[Dataset items]
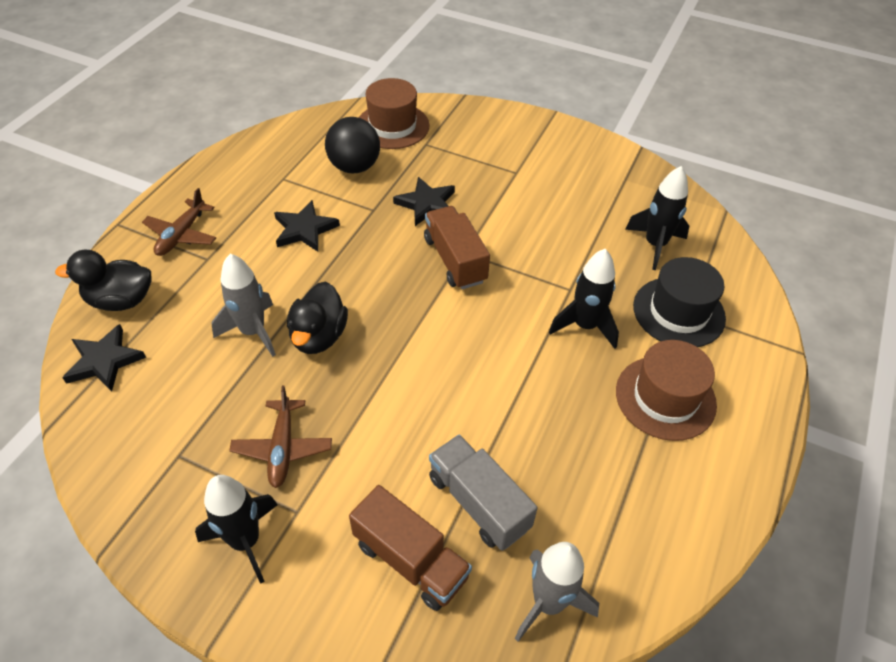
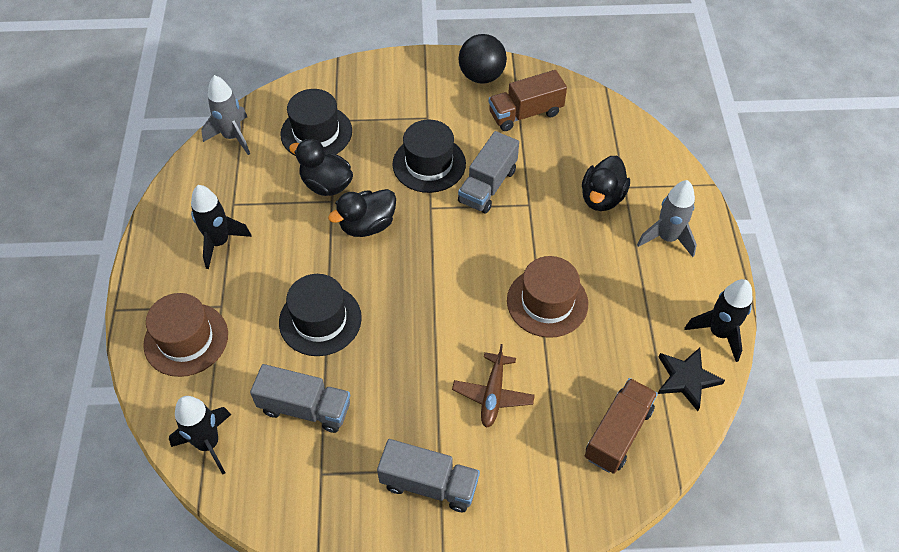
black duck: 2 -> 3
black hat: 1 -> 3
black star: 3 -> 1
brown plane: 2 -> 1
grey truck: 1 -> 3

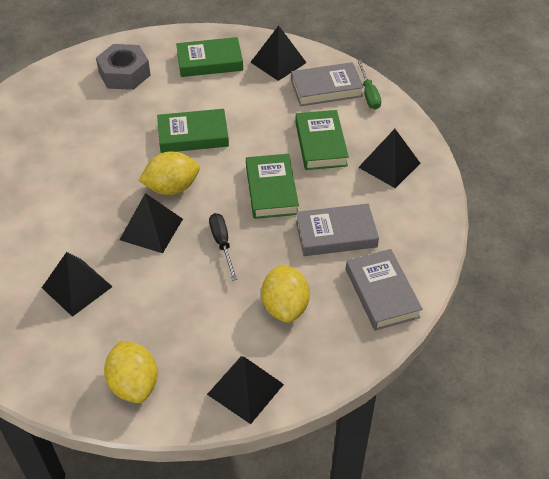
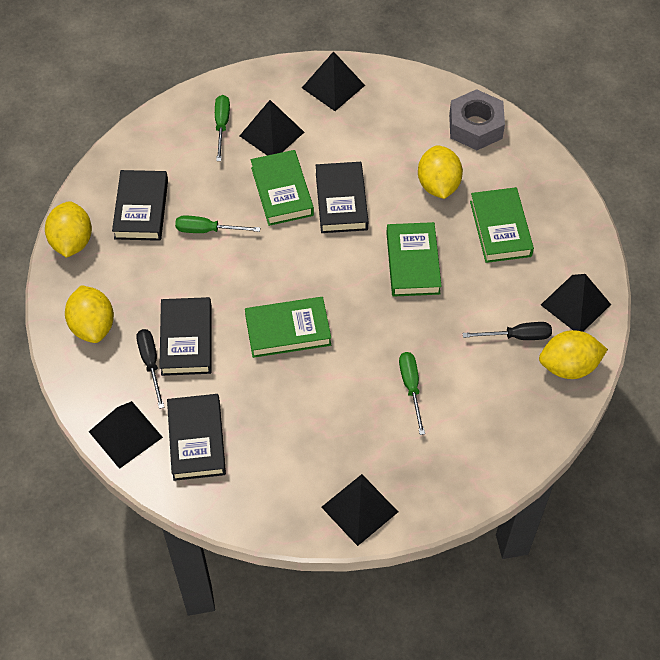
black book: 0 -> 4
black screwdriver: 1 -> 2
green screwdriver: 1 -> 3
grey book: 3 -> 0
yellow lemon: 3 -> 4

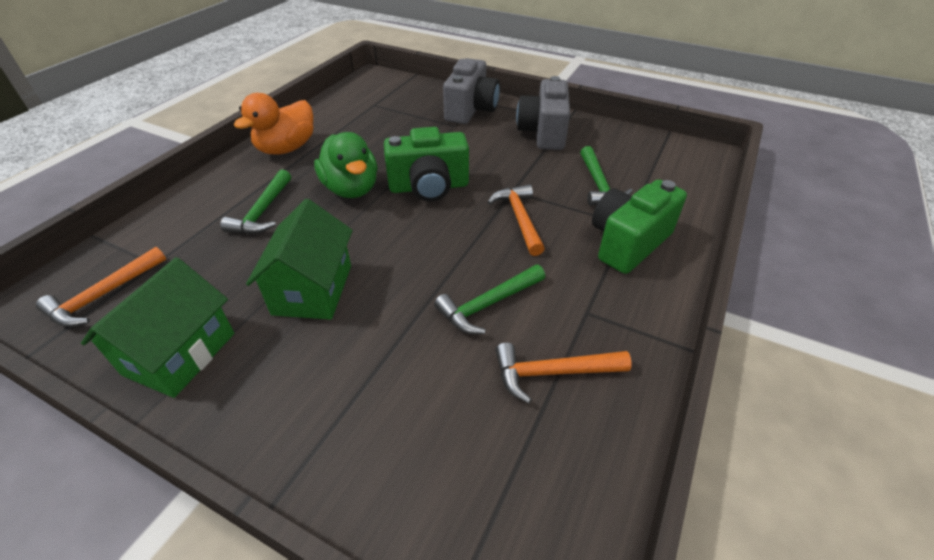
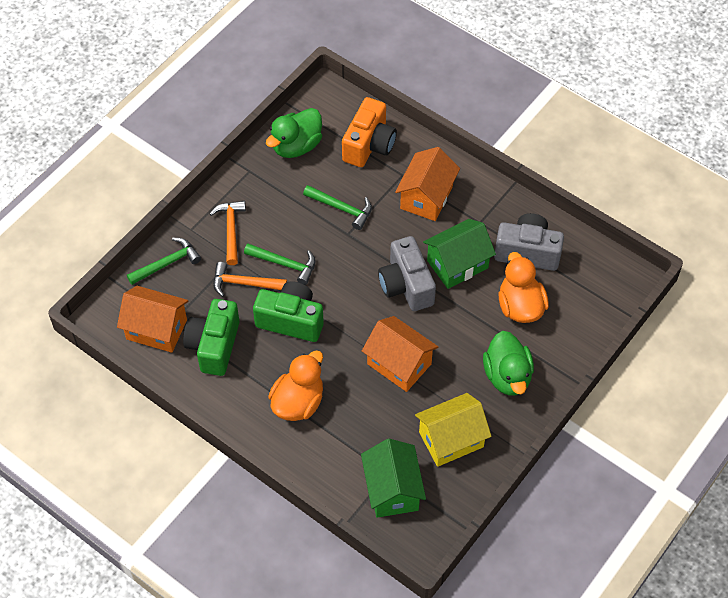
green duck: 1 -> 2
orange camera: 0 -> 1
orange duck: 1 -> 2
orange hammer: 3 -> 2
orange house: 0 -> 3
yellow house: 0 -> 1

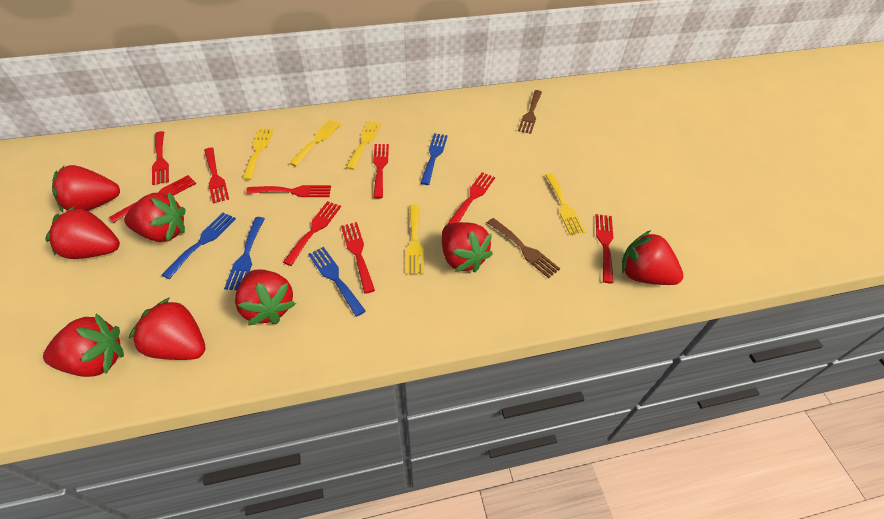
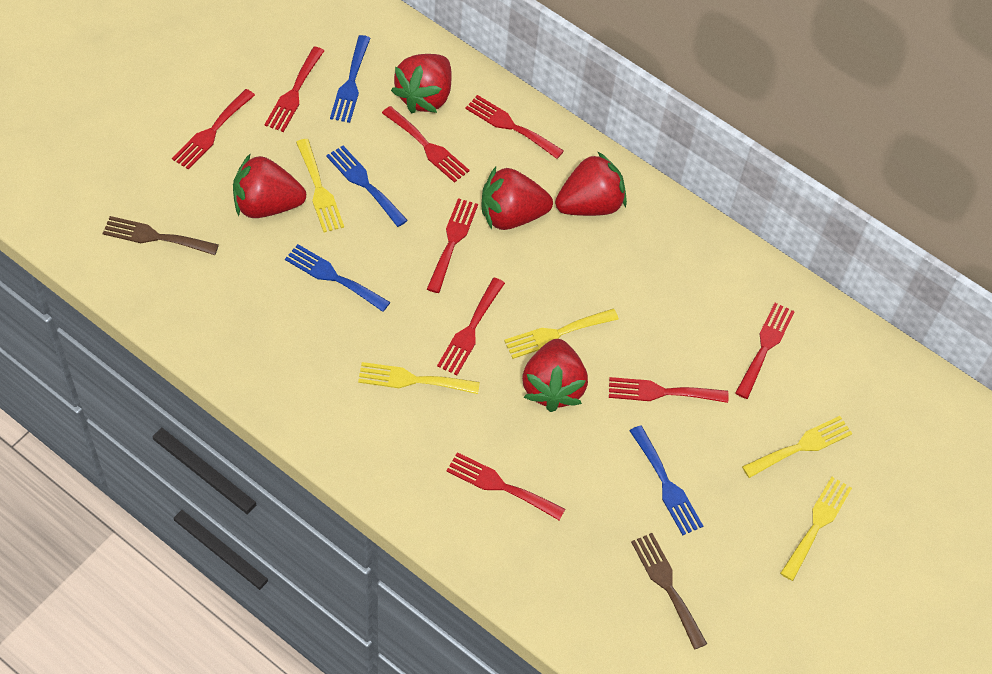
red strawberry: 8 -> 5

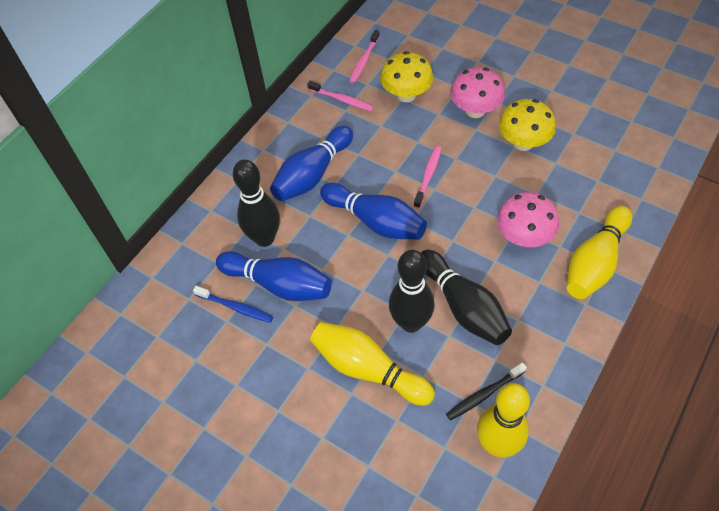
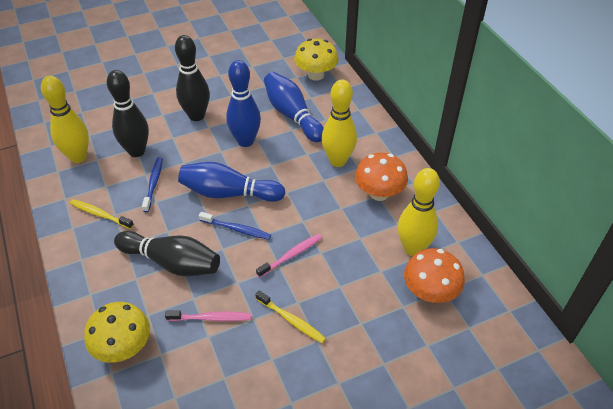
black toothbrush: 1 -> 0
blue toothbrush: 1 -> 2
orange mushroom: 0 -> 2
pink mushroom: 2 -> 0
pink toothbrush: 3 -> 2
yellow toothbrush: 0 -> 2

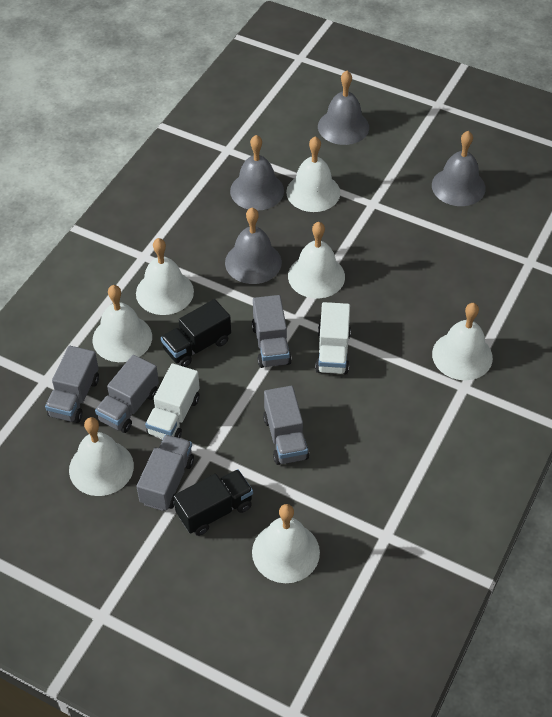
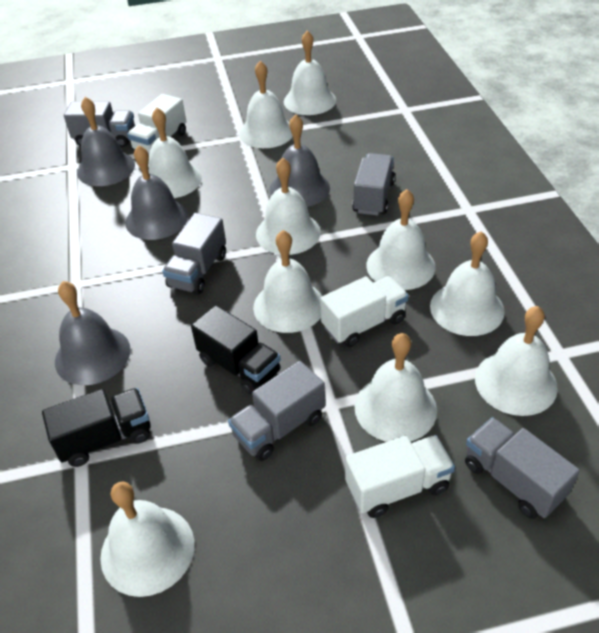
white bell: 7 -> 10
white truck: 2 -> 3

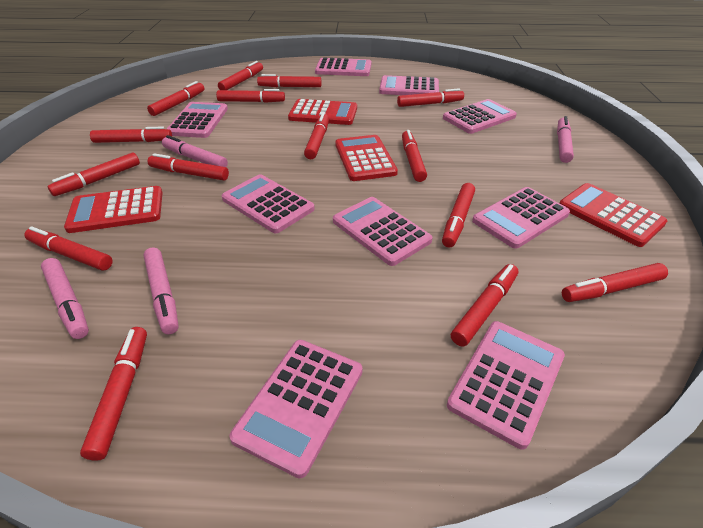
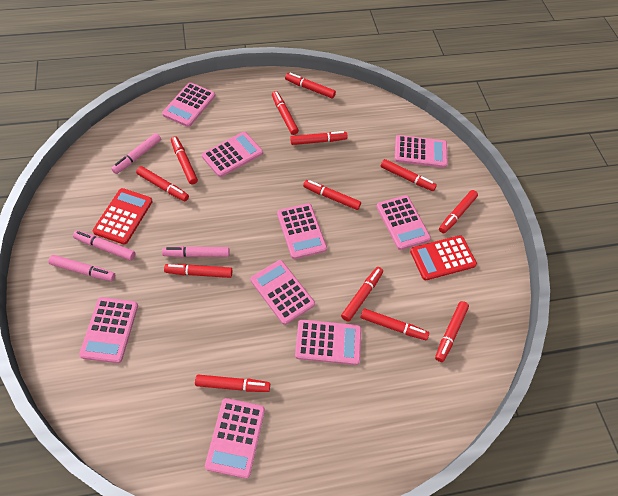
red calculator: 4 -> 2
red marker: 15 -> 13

**TASK PROMPT**
Leave out the images and write out the lines above exactly, from the one with "orange duck: 1 -> 2" up to and including the one with "red calculator: 4 -> 2".

**YOUR RESPONSE**
orange duck: 1 -> 2
orange hammer: 3 -> 2
orange house: 0 -> 3
yellow house: 0 -> 1

red strawberry: 8 -> 5

black toothbrush: 1 -> 0
blue toothbrush: 1 -> 2
orange mushroom: 0 -> 2
pink mushroom: 2 -> 0
pink toothbrush: 3 -> 2
yellow toothbrush: 0 -> 2

white bell: 7 -> 10
white truck: 2 -> 3

red calculator: 4 -> 2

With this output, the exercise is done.